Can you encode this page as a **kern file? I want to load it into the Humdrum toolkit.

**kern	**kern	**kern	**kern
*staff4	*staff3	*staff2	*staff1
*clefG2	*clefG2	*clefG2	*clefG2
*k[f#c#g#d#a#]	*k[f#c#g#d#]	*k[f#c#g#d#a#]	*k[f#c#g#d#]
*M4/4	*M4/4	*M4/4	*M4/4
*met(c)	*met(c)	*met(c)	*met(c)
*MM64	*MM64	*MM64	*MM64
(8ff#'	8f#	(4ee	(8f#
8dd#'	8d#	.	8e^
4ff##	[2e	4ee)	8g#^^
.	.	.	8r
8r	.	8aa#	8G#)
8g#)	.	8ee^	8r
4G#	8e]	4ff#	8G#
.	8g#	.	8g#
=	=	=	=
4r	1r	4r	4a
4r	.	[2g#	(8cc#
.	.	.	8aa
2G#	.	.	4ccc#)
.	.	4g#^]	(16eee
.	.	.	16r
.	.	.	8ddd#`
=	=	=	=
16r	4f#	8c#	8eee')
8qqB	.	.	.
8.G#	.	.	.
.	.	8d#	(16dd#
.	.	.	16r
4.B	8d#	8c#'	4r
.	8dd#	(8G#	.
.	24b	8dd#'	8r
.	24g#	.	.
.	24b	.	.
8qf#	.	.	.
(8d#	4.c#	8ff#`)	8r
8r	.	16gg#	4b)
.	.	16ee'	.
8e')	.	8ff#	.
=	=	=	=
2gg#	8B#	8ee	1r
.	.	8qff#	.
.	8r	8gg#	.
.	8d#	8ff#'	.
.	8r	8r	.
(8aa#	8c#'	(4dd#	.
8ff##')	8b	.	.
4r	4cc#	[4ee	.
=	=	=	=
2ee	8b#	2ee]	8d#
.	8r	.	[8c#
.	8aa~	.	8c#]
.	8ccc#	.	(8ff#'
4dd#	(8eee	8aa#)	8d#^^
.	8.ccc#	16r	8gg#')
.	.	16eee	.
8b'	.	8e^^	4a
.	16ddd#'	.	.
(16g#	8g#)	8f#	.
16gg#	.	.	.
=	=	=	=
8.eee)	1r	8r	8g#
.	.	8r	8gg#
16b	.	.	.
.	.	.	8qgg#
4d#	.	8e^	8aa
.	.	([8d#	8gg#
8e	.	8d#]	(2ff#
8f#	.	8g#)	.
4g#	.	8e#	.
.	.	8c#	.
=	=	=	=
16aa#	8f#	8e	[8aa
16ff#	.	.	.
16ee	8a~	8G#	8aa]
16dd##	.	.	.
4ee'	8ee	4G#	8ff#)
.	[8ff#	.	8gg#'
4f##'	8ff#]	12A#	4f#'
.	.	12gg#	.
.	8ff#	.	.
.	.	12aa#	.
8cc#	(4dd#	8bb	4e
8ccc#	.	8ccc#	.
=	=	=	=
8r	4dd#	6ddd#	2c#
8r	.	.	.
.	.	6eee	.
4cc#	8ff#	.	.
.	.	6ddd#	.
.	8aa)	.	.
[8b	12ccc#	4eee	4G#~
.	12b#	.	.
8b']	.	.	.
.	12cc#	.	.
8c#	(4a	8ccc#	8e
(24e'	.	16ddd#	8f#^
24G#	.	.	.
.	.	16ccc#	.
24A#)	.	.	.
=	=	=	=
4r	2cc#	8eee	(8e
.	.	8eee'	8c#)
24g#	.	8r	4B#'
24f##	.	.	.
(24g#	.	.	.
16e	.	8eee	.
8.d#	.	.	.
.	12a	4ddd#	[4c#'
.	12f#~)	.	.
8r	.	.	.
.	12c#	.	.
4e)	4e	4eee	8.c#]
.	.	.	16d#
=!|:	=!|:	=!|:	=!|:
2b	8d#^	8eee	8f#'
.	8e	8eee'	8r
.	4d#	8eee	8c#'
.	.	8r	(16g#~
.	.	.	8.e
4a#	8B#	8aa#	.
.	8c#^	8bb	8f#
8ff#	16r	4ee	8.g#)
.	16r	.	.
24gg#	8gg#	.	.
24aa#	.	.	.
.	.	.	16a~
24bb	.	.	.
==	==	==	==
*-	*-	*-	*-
---
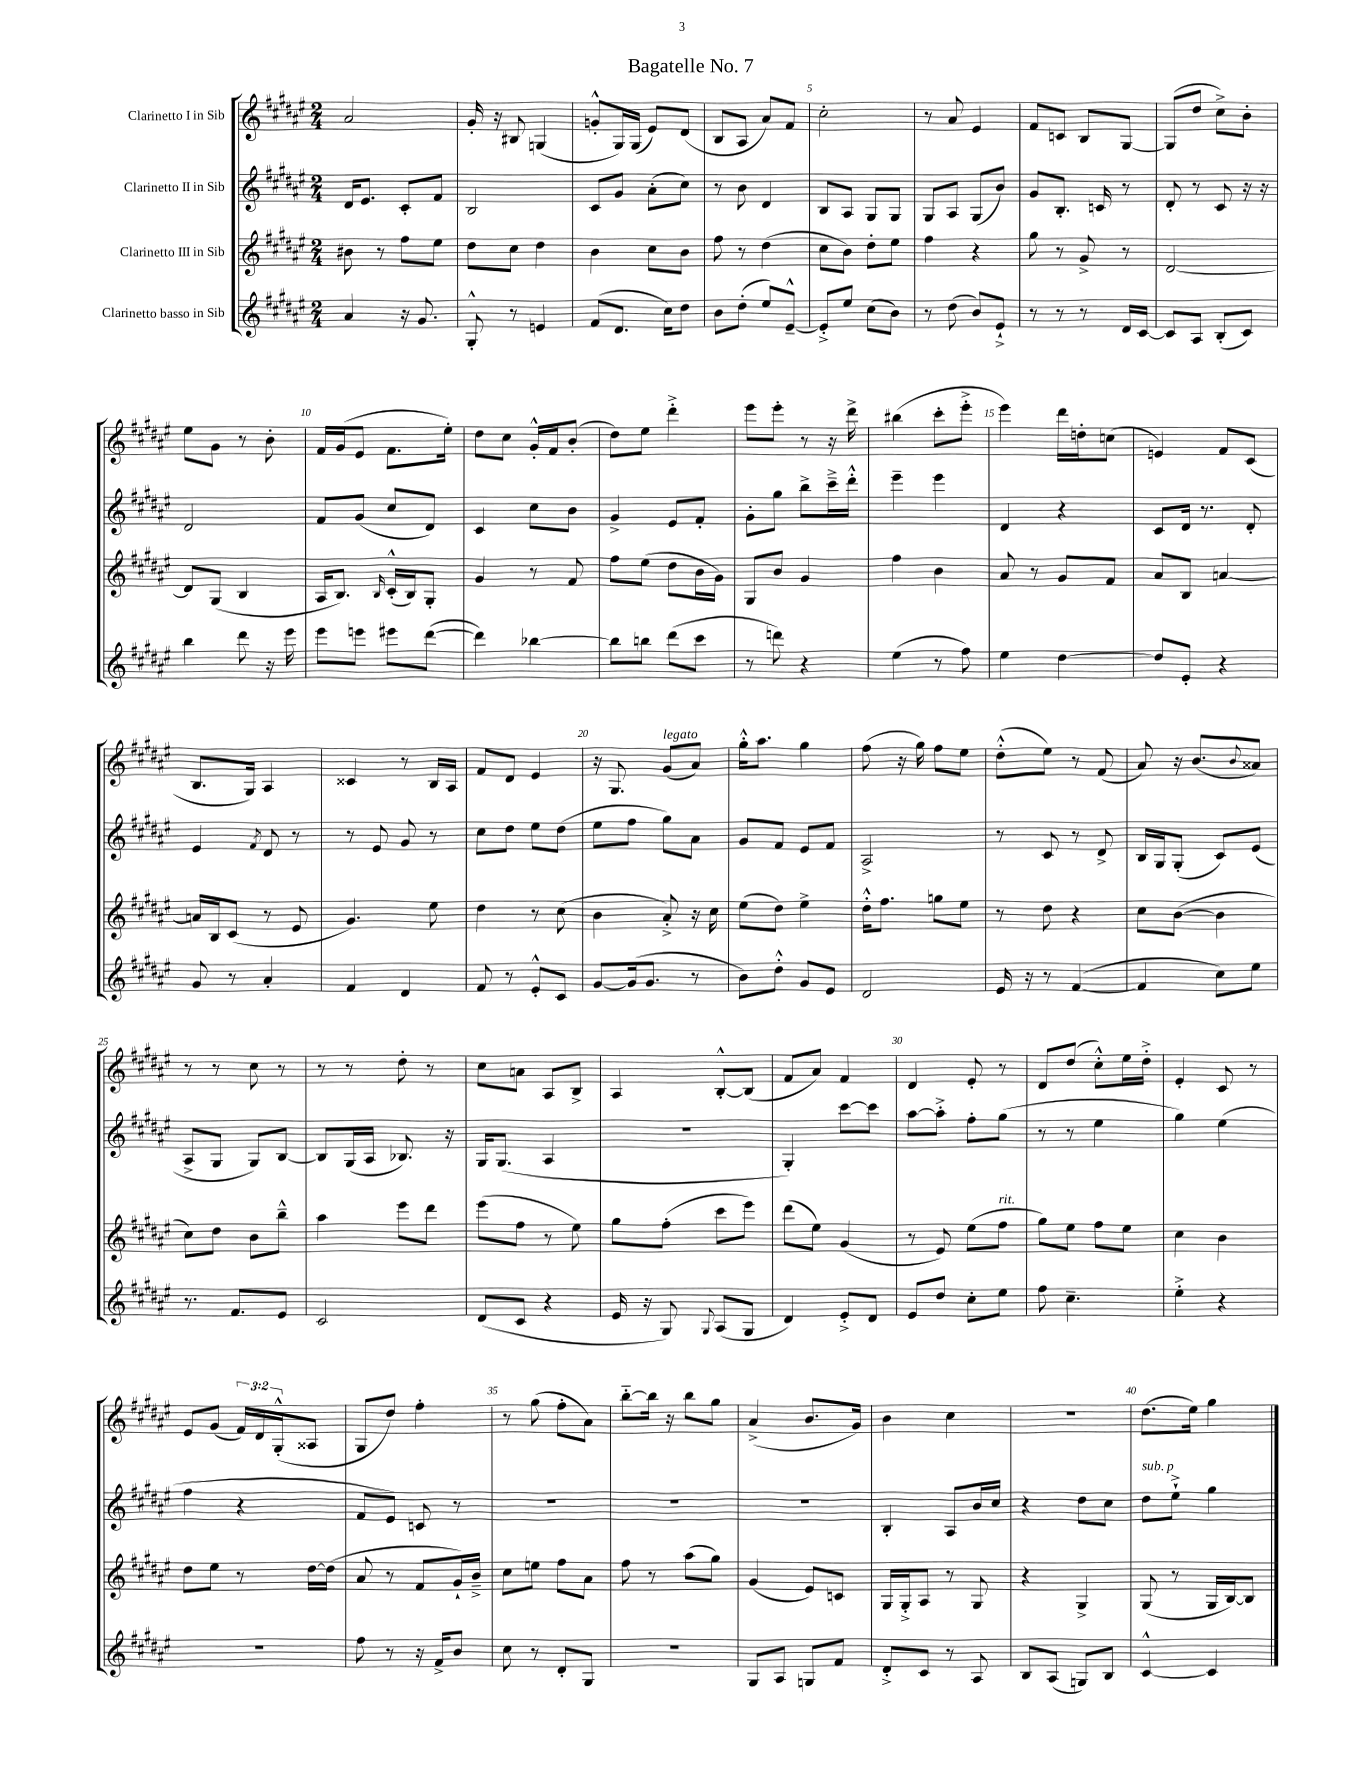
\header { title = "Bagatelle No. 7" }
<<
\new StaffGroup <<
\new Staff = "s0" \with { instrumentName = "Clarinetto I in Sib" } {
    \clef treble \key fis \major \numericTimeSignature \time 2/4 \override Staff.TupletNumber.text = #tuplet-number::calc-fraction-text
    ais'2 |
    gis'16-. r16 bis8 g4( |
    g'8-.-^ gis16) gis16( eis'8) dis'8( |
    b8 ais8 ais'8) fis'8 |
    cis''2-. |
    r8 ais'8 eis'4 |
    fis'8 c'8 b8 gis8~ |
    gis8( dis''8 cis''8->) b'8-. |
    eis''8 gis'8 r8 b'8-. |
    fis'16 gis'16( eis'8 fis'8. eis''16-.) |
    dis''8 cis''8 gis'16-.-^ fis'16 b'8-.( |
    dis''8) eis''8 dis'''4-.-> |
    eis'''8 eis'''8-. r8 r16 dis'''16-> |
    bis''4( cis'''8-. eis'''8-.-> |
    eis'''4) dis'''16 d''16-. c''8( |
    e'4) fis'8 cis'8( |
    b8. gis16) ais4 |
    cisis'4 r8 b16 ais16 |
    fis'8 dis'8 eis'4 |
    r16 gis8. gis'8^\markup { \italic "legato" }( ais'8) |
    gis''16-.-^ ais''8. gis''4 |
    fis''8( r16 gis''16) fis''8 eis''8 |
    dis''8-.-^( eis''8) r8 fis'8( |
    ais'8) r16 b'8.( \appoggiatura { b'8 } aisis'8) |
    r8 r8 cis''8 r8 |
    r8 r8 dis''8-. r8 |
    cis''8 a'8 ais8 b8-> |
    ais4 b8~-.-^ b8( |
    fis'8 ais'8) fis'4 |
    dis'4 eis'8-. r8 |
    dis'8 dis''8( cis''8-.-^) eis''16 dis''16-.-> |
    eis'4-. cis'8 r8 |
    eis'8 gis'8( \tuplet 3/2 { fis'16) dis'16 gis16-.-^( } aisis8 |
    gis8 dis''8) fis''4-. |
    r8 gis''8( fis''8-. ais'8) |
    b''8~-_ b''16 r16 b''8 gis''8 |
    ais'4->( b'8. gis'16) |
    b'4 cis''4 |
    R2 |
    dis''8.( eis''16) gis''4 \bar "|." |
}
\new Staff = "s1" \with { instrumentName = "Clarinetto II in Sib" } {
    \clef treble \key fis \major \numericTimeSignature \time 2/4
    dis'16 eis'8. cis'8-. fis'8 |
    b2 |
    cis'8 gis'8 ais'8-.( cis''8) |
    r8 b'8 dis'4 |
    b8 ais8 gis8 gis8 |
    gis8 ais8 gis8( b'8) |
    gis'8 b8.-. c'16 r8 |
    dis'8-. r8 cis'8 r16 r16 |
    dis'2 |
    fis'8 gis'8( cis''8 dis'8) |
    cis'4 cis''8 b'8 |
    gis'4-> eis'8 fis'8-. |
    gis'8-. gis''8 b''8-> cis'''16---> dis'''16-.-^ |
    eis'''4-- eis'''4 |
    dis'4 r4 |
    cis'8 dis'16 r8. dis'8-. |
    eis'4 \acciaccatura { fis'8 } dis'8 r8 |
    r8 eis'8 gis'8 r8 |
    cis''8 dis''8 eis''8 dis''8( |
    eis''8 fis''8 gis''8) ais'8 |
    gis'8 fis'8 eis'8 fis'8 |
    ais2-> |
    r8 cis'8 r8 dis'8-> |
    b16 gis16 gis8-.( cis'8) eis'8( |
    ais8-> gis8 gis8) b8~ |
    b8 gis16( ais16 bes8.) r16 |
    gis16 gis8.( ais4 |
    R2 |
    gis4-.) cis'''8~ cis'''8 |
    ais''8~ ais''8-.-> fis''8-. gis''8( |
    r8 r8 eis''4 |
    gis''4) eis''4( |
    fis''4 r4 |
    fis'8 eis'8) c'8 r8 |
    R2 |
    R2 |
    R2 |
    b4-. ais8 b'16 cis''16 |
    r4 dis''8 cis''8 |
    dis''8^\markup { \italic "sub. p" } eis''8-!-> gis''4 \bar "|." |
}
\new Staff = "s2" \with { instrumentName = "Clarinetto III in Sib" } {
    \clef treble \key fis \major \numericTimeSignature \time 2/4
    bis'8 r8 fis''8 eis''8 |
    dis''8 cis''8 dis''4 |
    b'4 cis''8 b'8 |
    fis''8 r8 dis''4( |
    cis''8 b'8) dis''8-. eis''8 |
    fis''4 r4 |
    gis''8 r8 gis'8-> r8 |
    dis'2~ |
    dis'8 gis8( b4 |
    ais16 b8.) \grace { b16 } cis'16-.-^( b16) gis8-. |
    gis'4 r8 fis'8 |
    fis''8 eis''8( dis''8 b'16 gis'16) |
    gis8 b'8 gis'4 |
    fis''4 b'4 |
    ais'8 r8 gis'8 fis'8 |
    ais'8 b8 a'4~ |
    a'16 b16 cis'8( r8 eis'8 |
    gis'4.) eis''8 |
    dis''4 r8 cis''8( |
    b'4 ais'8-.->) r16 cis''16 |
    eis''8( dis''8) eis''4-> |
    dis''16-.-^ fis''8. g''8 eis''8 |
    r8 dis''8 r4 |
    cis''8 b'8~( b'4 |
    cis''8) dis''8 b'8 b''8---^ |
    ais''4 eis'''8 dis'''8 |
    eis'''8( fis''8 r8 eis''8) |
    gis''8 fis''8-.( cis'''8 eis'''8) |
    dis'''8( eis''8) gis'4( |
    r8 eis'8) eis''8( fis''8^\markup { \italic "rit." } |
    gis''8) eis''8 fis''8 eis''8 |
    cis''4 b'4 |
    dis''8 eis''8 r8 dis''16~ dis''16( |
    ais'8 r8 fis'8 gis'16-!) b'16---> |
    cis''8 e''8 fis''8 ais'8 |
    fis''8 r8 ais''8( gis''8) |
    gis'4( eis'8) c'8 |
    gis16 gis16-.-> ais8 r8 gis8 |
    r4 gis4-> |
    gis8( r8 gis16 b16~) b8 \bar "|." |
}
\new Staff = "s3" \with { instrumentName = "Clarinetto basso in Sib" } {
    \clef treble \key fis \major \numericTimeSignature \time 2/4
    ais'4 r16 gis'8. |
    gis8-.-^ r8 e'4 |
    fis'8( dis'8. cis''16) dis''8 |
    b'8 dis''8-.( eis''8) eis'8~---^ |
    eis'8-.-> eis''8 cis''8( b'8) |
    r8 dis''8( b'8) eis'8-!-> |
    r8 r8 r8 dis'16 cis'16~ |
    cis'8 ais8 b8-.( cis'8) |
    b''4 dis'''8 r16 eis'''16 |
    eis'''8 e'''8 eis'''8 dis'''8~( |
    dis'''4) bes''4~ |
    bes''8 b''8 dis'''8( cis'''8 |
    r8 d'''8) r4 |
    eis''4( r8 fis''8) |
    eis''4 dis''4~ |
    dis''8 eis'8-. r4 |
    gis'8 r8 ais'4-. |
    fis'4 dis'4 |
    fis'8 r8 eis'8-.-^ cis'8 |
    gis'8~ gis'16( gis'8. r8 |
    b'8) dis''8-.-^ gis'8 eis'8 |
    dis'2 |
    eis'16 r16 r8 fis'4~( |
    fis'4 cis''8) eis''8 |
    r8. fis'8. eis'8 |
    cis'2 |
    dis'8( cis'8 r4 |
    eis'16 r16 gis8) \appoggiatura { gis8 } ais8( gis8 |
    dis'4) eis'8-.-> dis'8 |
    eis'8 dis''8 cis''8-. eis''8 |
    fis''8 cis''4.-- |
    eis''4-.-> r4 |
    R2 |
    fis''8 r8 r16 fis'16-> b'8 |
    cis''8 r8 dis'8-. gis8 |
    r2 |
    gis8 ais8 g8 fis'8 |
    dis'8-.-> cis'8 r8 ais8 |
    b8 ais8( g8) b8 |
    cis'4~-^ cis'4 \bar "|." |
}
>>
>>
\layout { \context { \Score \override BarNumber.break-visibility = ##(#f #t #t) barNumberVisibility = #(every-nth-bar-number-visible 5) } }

▶ **Set problem**
Show every line from the rows above that contains the string "appoggiatura", each copied in full.

▶ **Response for this exercise**
    ais'8) r16 b'8.( \appoggiatura { b'8 } aisis'8) |
    eis'16 r16 gis8) \appoggiatura { gis8 } ais8( gis8 |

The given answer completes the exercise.